*** SUPPLIED MATERIAL ***
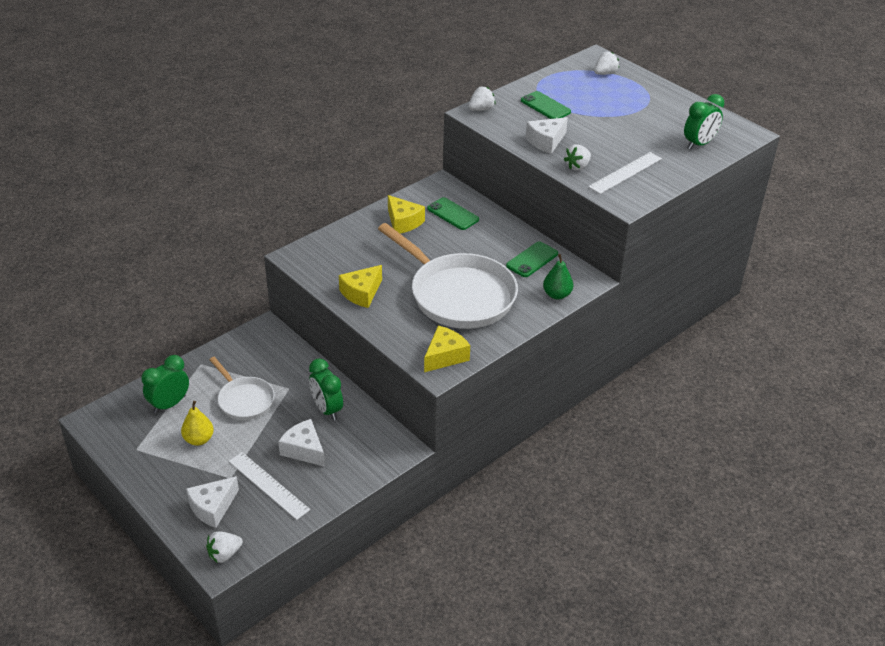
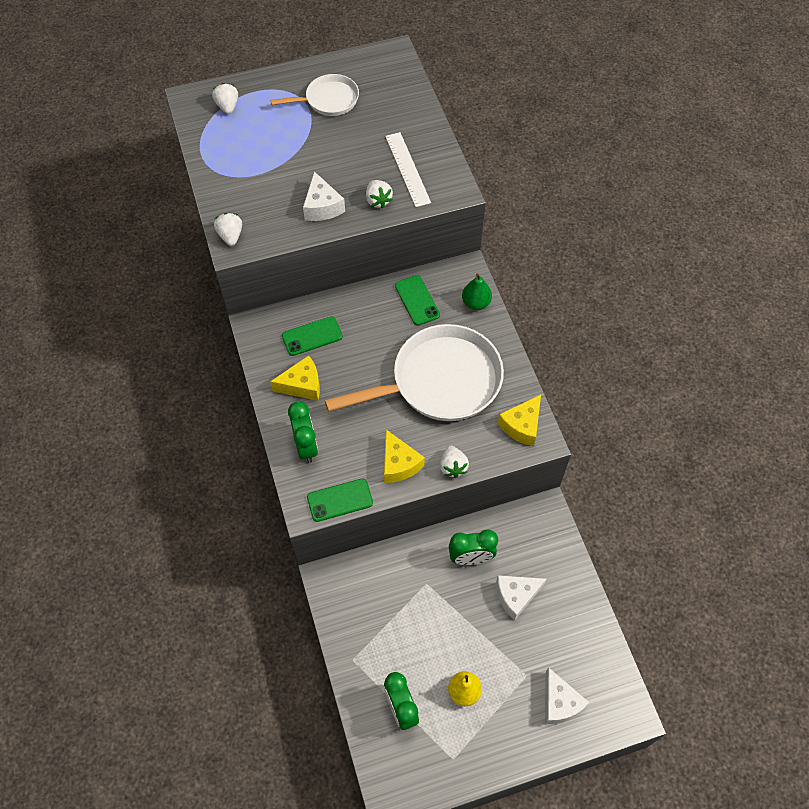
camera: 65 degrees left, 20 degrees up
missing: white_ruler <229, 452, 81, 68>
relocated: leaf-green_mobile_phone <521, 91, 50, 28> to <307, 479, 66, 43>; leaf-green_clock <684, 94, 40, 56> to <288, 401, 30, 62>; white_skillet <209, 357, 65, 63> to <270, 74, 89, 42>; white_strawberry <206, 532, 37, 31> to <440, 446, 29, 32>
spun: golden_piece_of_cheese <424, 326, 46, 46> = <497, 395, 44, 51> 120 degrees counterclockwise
*** End of SUPPLIED MATERIAL ***
> [WHAT IS EXPECTED]:
Gather up every line in the data above that contains the word "degrees", copying each one.

> [YOUR RESPONSE]:
camera: 65 degrees left, 20 degrees up
spun: golden_piece_of_cheese <424, 326, 46, 46> = <497, 395, 44, 51> 120 degrees counterclockwise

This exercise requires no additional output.